*COLLECTED DATA*:

──────────────────────────────

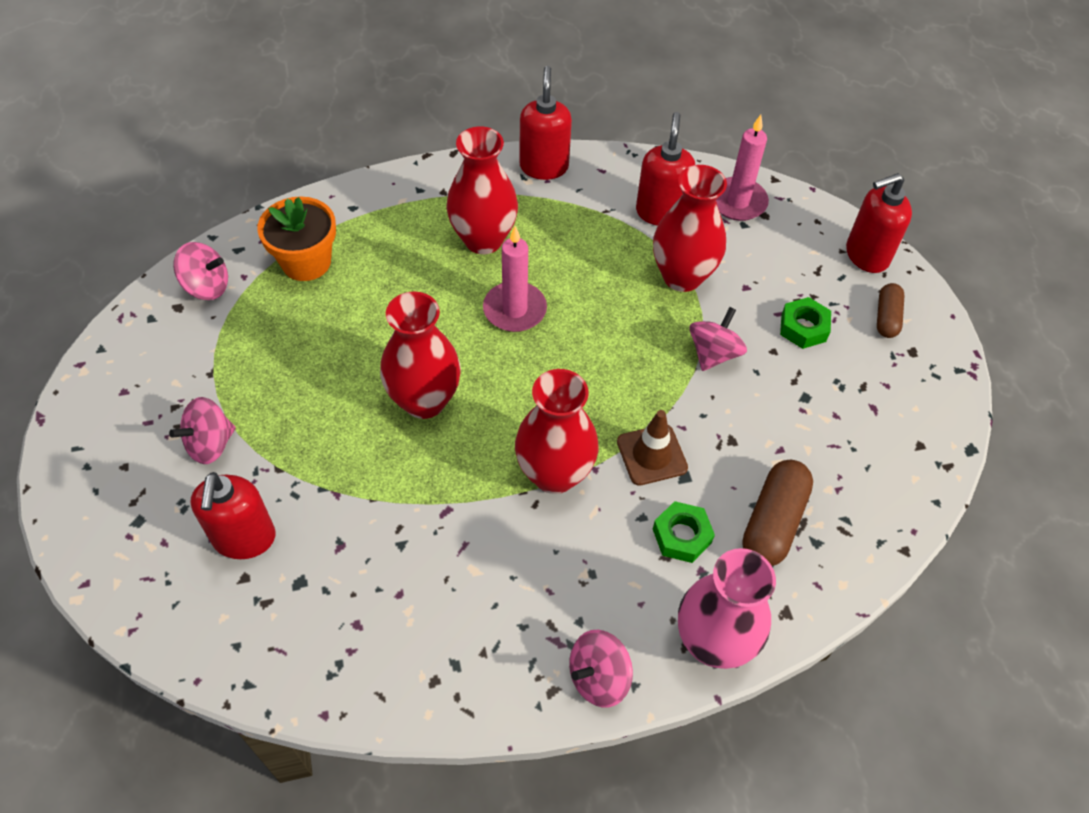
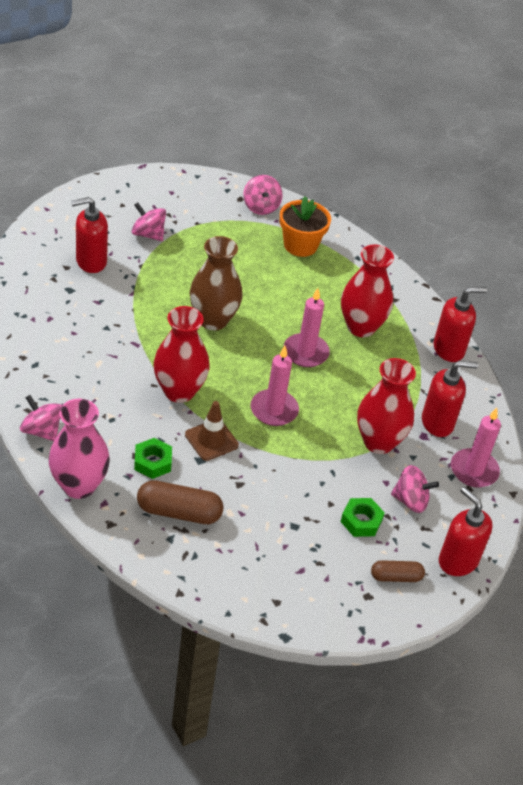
camera: 70 degrees right, 10 degrees down
(424, 401) = (213, 320): red vase -> brown vase
(610, 370) = (274, 410): none -> pink candle
(713, 353) = (313, 467): pink spinning top -> pink spinning top (410, 500)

──────────────────────────────

*WORK ITEM*: Produce an exact copy of every line above, with the images left out.

*ANSWER BOX*:
camera: 70 degrees right, 10 degrees down
(424, 401) = (213, 320): red vase -> brown vase
(610, 370) = (274, 410): none -> pink candle
(713, 353) = (313, 467): pink spinning top -> pink spinning top (410, 500)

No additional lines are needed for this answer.